WORK REQUIRED -
The exercise asks you to copy every line below in which "DGND" appears.

** INFORMATION PROVIDED follows **

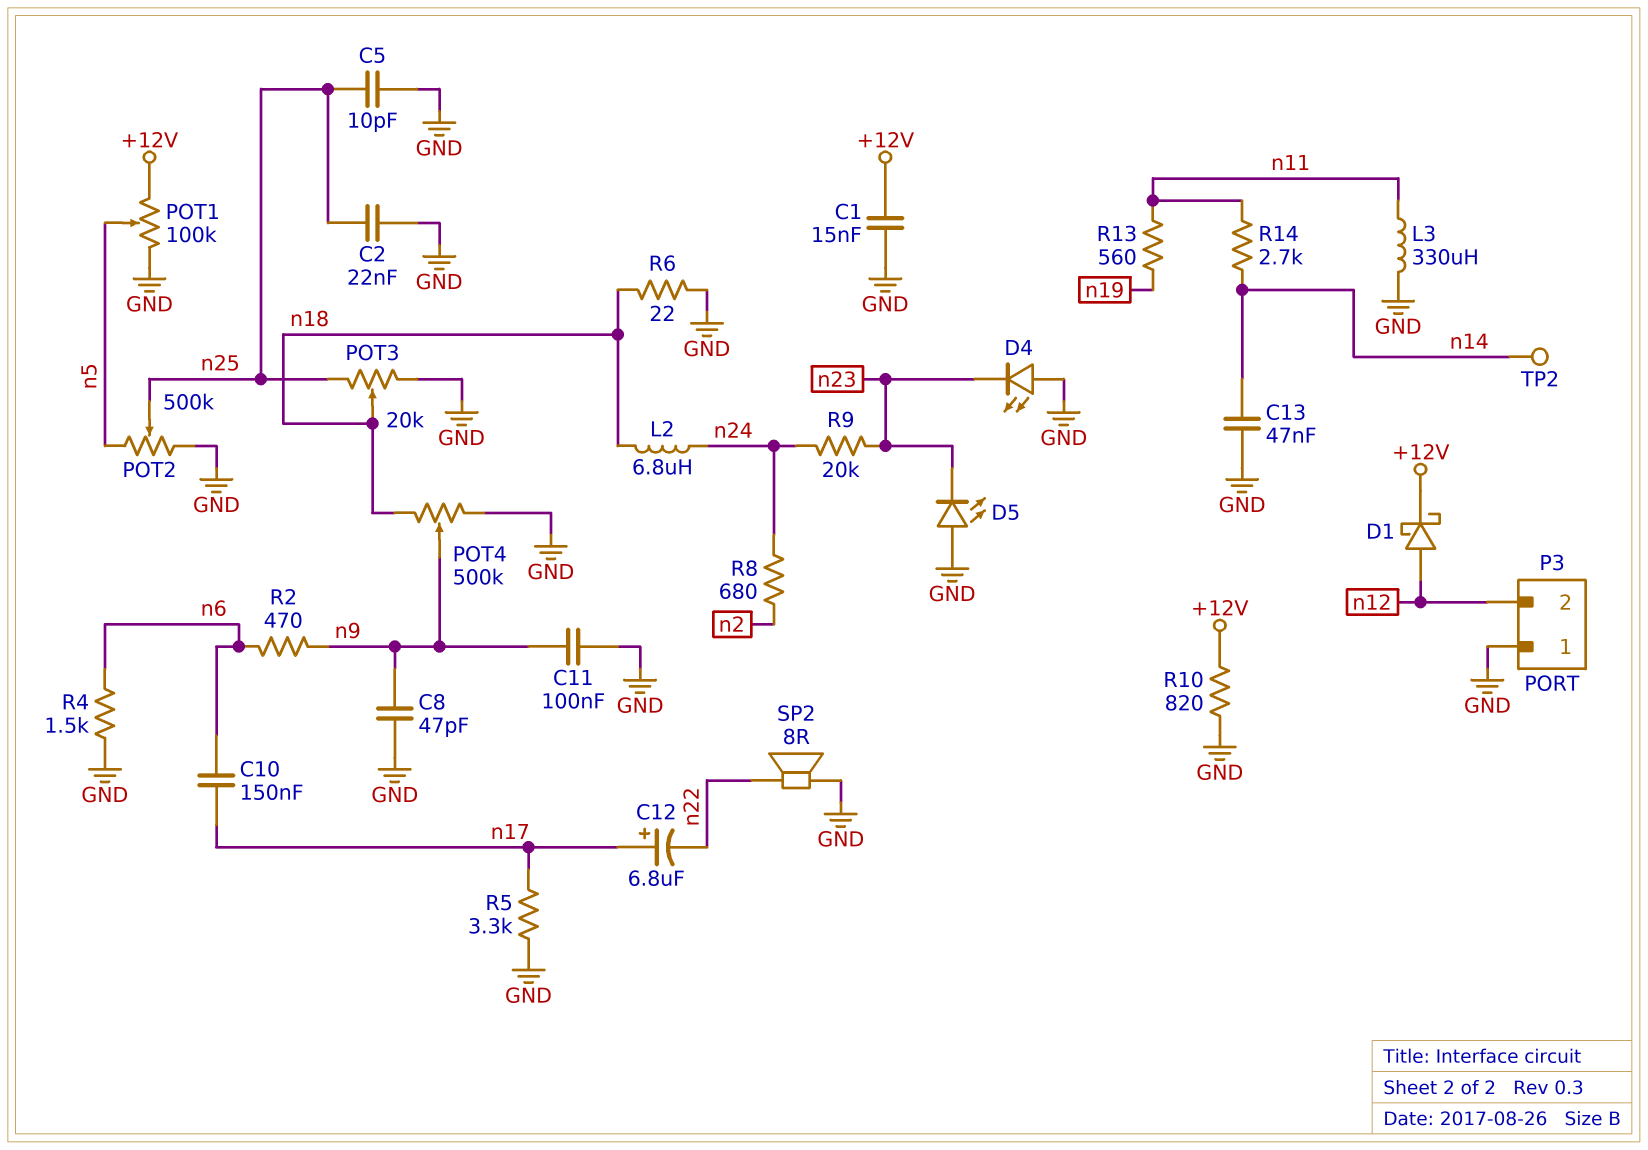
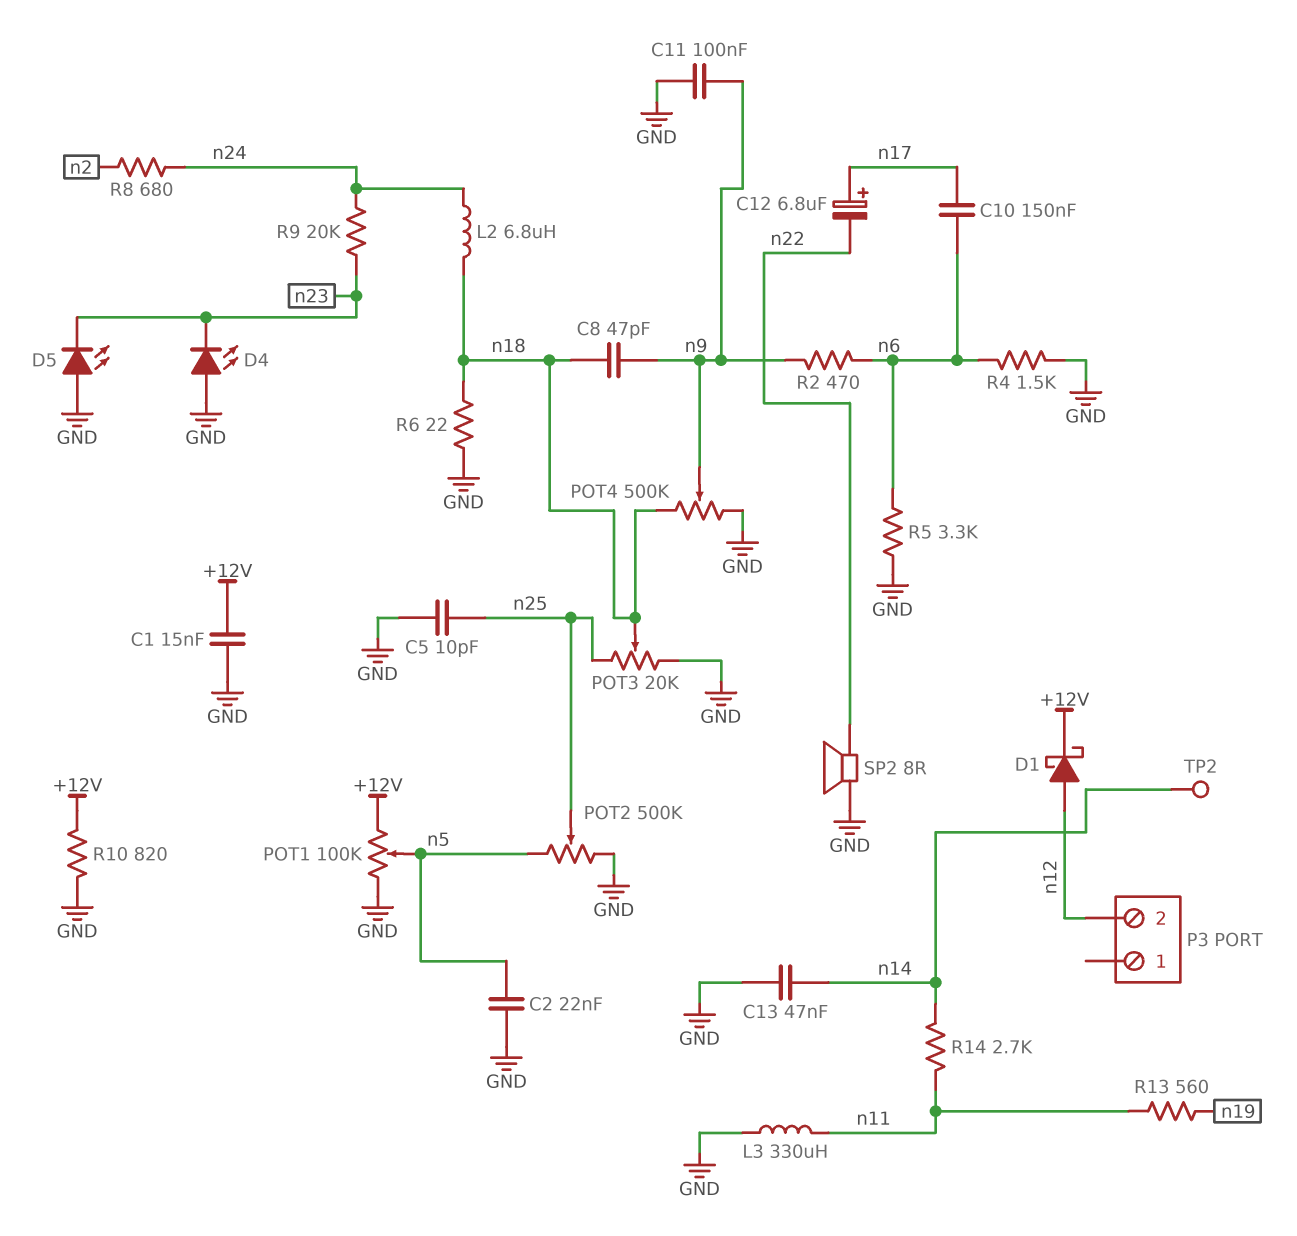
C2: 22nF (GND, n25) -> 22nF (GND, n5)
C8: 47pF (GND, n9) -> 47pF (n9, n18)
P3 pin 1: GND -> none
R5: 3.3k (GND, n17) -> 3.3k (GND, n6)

** End of INFORMATION PROVIDED **
** INFORMATION PROVIDED follows **

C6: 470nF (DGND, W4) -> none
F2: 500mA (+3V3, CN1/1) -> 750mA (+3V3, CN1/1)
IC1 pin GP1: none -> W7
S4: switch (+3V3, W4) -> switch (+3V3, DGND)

** End of INFORMATION PROVIDED **

SOLUTION TO THIS EXERCISE -
C6: 470nF (DGND, W4) -> none
S4: switch (+3V3, W4) -> switch (+3V3, DGND)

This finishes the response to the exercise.